==== Records shown ====
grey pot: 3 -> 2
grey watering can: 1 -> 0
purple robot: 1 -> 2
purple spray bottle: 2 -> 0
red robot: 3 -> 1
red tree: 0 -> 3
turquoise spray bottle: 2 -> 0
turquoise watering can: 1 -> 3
====
==== Records shown ====
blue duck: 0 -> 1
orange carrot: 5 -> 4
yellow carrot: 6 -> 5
====
Your assignment: Only the lines from the one containing "grey pot: 3 -> 2" through the one containing "turquoise watering can: 1 -> 3" are to be retyped, both boundary lines included, with no other material.

Result of the exercise:
grey pot: 3 -> 2
grey watering can: 1 -> 0
purple robot: 1 -> 2
purple spray bottle: 2 -> 0
red robot: 3 -> 1
red tree: 0 -> 3
turquoise spray bottle: 2 -> 0
turquoise watering can: 1 -> 3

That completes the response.